Start of LISTED RECORDS

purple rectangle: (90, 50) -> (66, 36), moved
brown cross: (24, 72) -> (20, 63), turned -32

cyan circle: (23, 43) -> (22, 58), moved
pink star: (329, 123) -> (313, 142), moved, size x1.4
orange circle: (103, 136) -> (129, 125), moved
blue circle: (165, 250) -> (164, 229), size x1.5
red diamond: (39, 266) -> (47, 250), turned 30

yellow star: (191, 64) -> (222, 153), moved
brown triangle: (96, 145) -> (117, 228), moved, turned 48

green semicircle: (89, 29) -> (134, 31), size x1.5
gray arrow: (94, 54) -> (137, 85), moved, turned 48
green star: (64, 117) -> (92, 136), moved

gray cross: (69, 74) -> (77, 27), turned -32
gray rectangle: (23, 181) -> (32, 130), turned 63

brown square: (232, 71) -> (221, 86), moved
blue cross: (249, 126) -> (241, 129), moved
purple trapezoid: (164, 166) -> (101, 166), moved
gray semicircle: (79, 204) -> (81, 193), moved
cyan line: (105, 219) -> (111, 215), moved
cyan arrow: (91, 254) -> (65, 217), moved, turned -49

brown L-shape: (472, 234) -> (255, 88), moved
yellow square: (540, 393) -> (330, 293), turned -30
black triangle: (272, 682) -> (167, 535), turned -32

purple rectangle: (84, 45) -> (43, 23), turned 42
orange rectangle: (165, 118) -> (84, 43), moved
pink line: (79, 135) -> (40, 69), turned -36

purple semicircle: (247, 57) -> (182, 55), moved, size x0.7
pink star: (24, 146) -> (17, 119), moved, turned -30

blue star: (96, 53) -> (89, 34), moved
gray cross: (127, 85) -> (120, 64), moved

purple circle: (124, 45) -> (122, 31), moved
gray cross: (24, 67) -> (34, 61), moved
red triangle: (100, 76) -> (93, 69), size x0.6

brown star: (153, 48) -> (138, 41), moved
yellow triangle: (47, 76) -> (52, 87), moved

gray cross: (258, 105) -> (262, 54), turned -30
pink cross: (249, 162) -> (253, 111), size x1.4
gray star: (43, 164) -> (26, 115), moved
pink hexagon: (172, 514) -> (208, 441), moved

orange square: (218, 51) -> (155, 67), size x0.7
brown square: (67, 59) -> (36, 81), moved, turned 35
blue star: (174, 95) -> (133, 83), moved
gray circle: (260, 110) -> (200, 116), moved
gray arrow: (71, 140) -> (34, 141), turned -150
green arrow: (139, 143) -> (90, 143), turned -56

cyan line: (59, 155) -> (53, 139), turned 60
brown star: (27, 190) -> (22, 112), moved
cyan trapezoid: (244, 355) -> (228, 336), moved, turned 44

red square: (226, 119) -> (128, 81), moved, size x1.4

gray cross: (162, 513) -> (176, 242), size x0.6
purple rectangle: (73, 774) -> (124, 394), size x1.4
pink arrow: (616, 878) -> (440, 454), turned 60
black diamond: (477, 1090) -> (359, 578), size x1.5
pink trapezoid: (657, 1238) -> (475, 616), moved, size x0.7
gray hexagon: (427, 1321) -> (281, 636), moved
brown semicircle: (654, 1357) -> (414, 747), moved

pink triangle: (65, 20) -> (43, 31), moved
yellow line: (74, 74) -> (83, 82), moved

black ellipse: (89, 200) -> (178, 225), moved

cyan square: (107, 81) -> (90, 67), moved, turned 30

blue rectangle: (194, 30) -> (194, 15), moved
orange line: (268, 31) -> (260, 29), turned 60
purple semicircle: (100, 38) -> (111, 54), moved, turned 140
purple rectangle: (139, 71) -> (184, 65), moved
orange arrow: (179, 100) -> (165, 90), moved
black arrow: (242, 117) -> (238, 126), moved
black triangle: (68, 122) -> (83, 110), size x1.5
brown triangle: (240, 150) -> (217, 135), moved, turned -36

End of LISTED RECORDS

__PROBLEM DETAILS__. Print only these lines, please. They run from the start of the entries above to the line containing "yellow star: (191, 64) -> (222, 153), moved", both ends included, and must match exactly.

__SOLVED EXERCISE__.
purple rectangle: (90, 50) -> (66, 36), moved
brown cross: (24, 72) -> (20, 63), turned -32

cyan circle: (23, 43) -> (22, 58), moved
pink star: (329, 123) -> (313, 142), moved, size x1.4
orange circle: (103, 136) -> (129, 125), moved
blue circle: (165, 250) -> (164, 229), size x1.5
red diamond: (39, 266) -> (47, 250), turned 30

yellow star: (191, 64) -> (222, 153), moved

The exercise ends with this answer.